> **Work to be completed**
Restate each record word for word, omitting whatever pictures it holds.

══ Data supplied ══

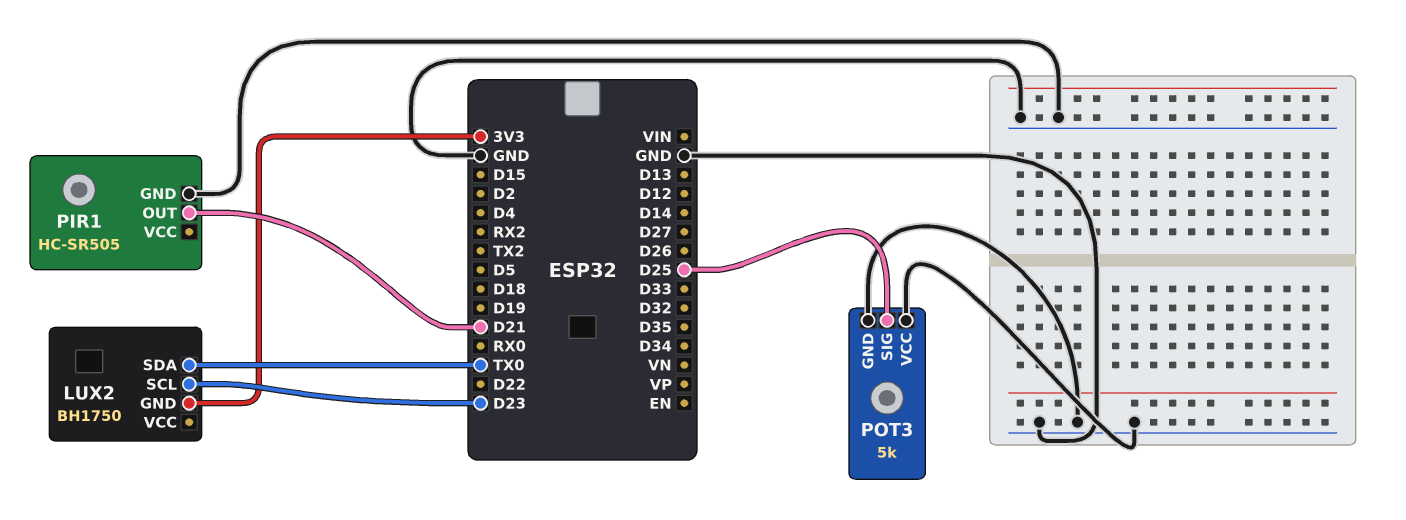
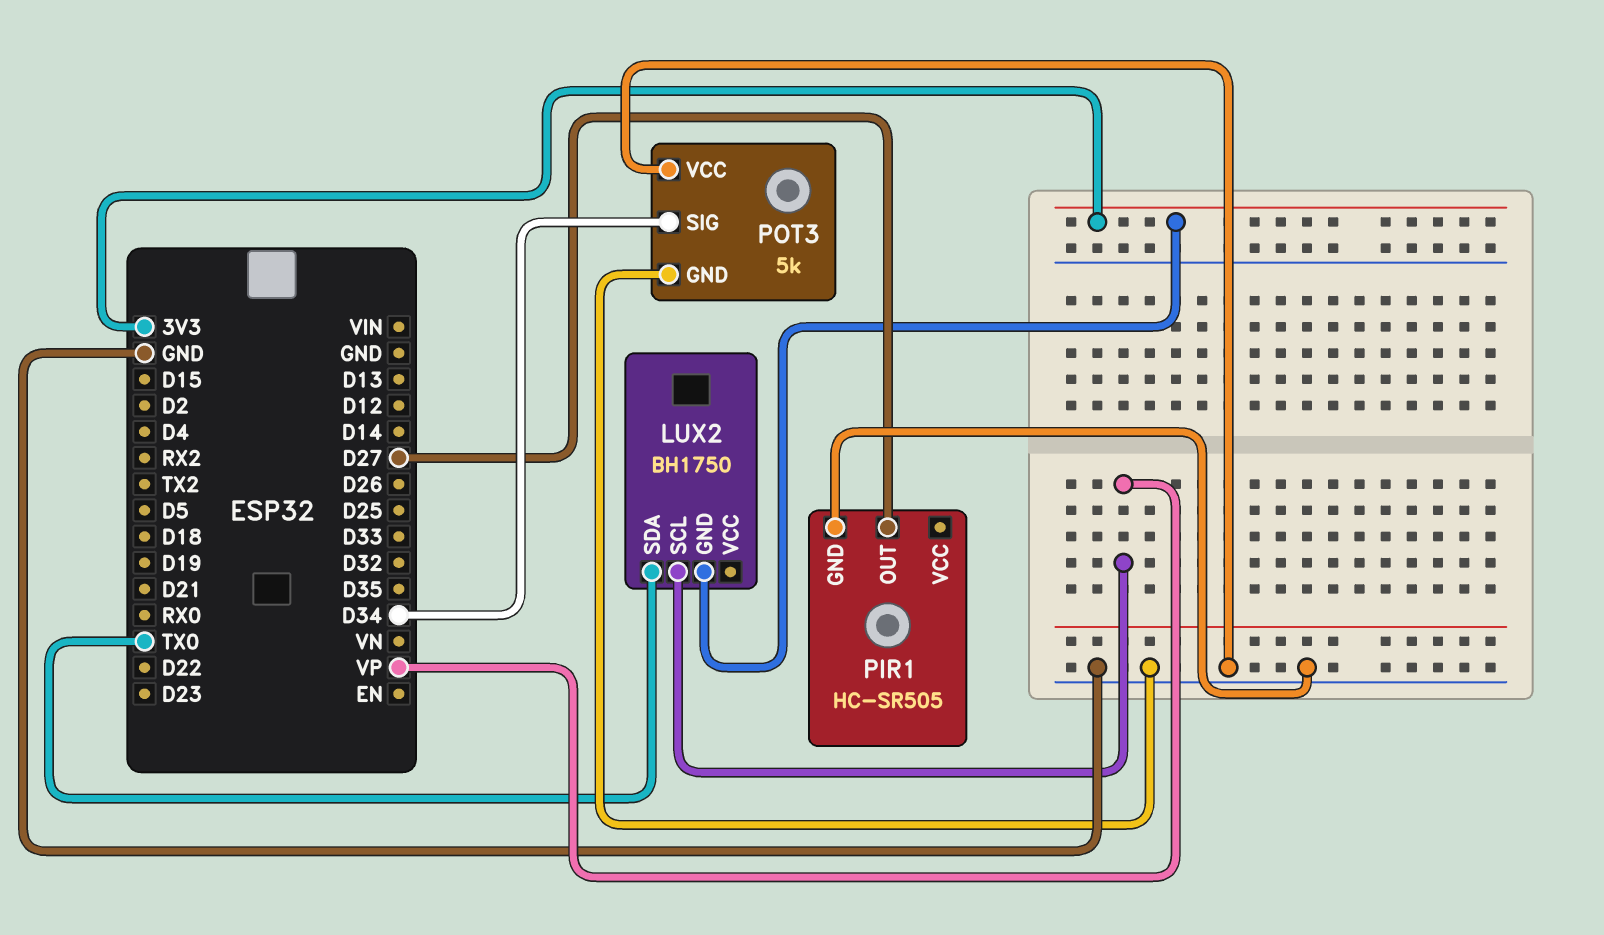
LUX2 pin SCL: D23 -> VP
PIR1 pin OUT: D21 -> D27
POT3 pin SIG: D25 -> D34

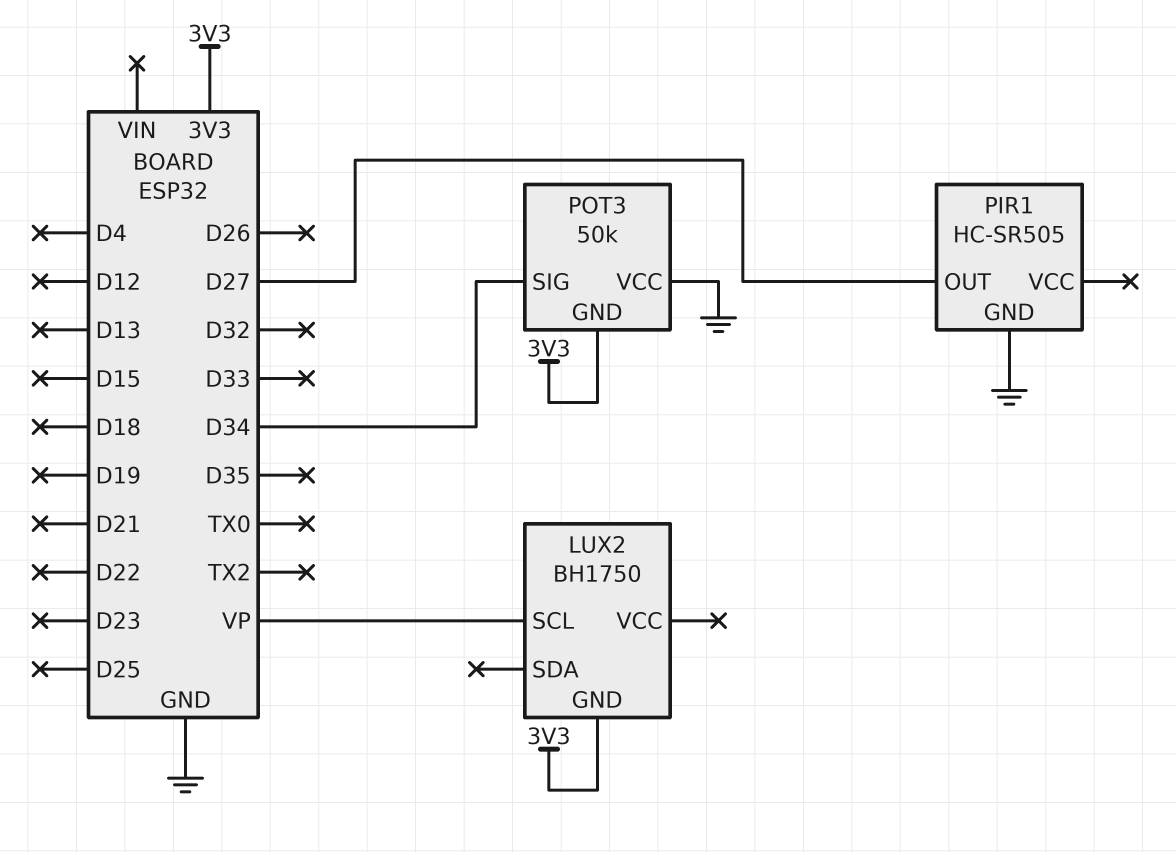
LUX2 pin SDA: TX0 -> none
POT3: 5k -> 50k
POT3 pin GND: GND -> 3V3

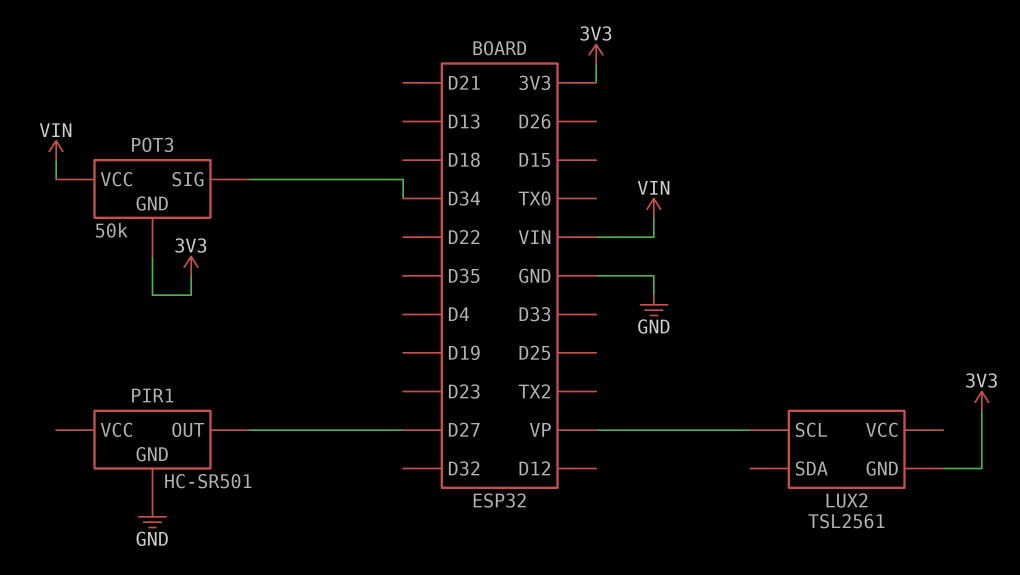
LUX2: BH1750 -> TSL2561
PIR1: HC-SR505 -> HC-SR501
POT3 pin VCC: GND -> VIN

═══

> **Result for this task**
LUX2 pin SCL: D23 -> VP
PIR1 pin OUT: D21 -> D27
POT3 pin SIG: D25 -> D34

LUX2 pin SDA: TX0 -> none
POT3: 5k -> 50k
POT3 pin GND: GND -> 3V3

LUX2: BH1750 -> TSL2561
PIR1: HC-SR505 -> HC-SR501
POT3 pin VCC: GND -> VIN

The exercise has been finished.